Task brief: Only the lines with "diode" in the entries below belong in the answer; please copy them.

Items from a data source:
^^^^^^^^^^^^^^^^
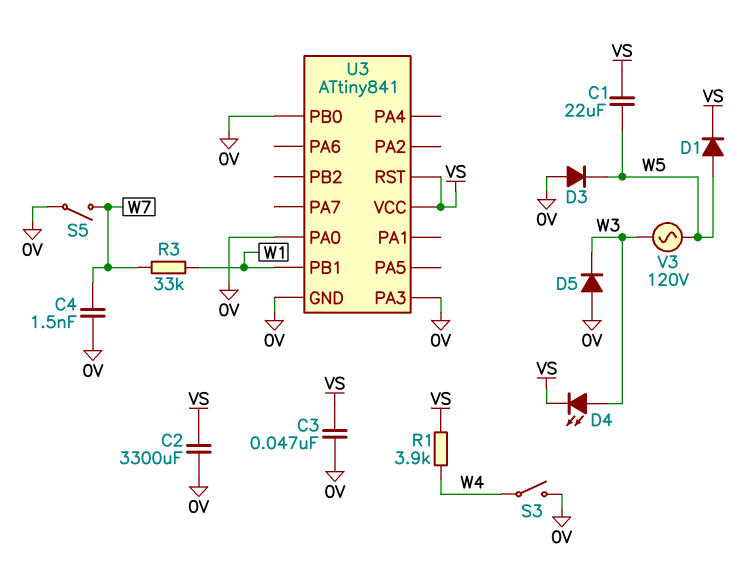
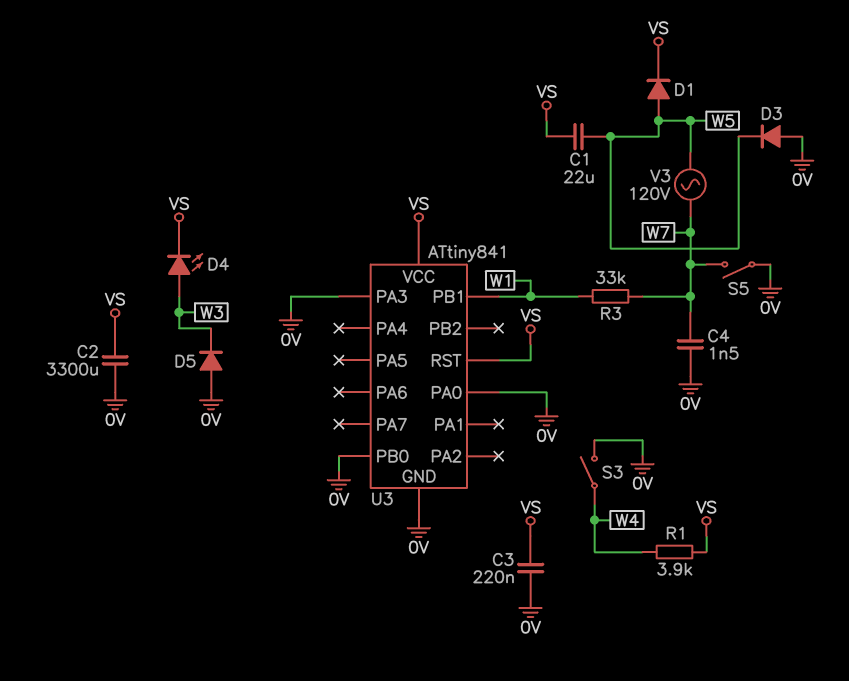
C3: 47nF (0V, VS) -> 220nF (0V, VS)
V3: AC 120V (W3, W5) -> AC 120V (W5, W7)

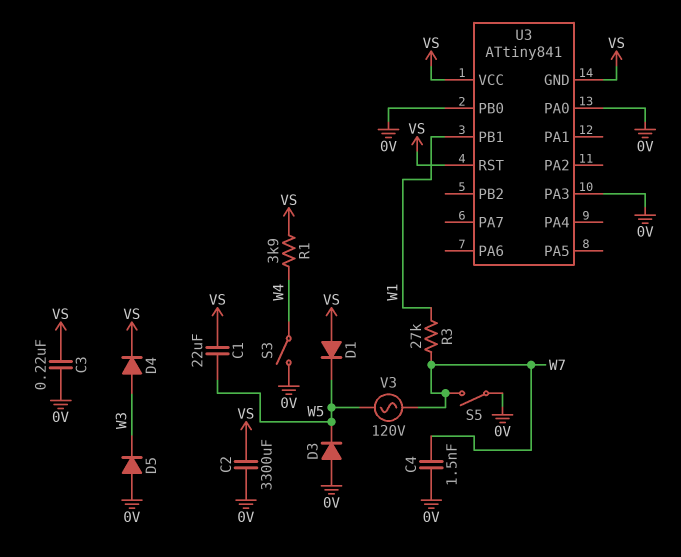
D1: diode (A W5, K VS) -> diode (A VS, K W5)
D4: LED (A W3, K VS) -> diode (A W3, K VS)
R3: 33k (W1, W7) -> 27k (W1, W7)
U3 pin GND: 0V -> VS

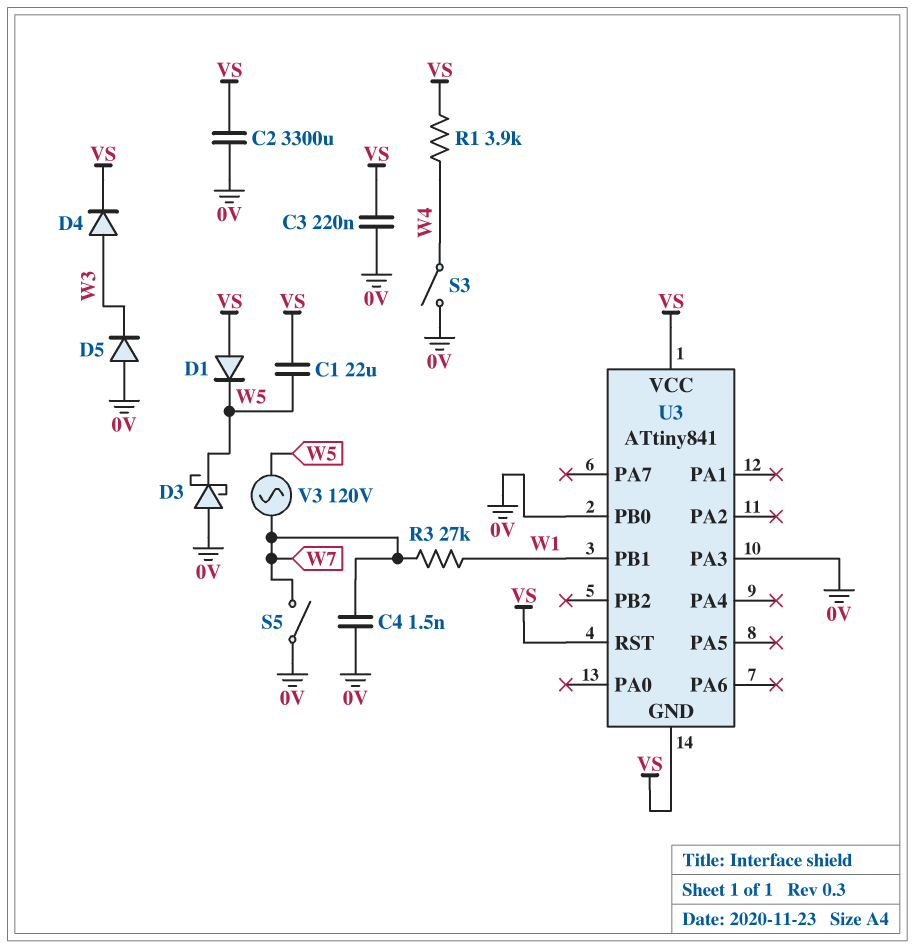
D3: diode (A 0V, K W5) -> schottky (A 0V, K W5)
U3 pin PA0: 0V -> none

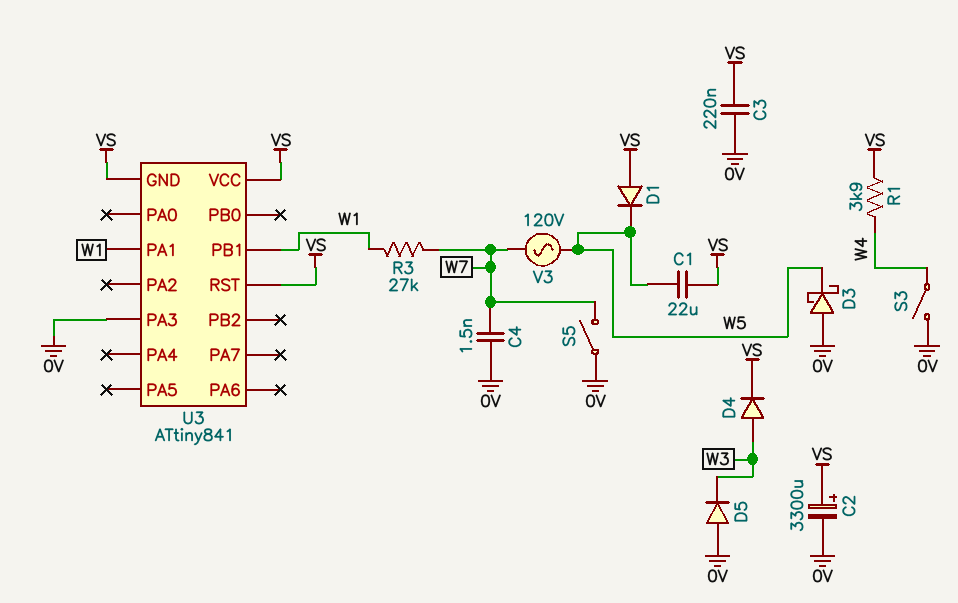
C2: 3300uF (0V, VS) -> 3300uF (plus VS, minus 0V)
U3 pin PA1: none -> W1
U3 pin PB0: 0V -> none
^^^^^^^^^^^^^^^^
Solution to the exercise:
D1: diode (A W5, K VS) -> diode (A VS, K W5)
D4: LED (A W3, K VS) -> diode (A W3, K VS)
D3: diode (A 0V, K W5) -> schottky (A 0V, K W5)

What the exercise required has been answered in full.